• [What you will do]: Here are the records. Write out exactly the lines between the one holding "white 1x4 plate [145,170,329,289]" and the one holding "white 1x2 plate [254,196,360,266]", inclusive.

• [Records provided]:

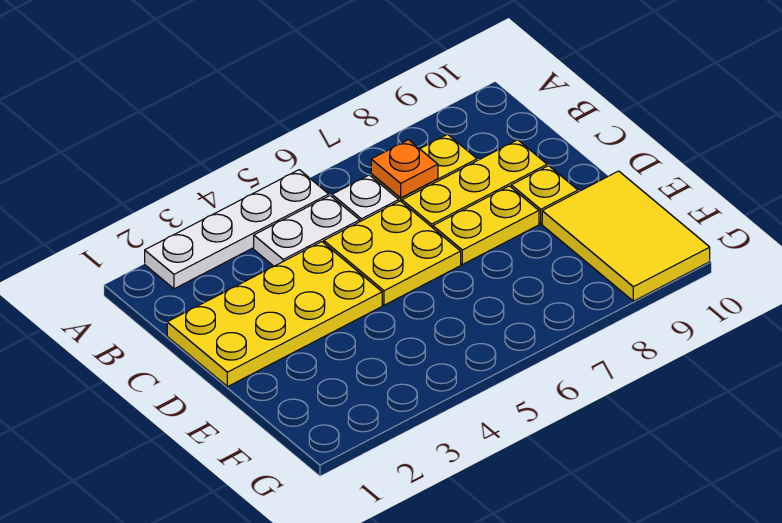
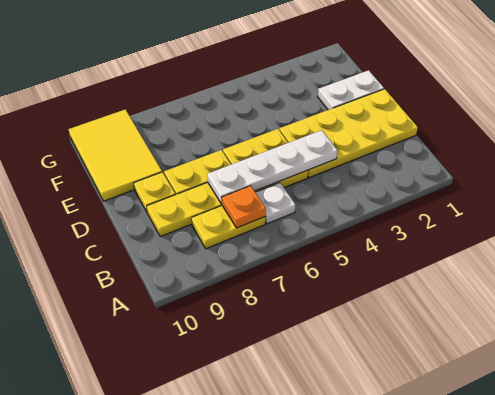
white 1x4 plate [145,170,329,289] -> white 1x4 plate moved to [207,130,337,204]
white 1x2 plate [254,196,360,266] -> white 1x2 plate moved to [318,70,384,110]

==

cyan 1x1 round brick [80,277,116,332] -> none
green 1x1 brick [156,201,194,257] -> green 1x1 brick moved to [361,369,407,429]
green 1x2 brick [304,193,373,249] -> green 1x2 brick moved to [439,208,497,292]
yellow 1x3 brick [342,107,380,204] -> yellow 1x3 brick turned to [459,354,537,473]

• [Written response]:
white 1x4 plate [145,170,329,289] -> white 1x4 plate moved to [207,130,337,204]
white 1x2 plate [254,196,360,266] -> white 1x2 plate moved to [318,70,384,110]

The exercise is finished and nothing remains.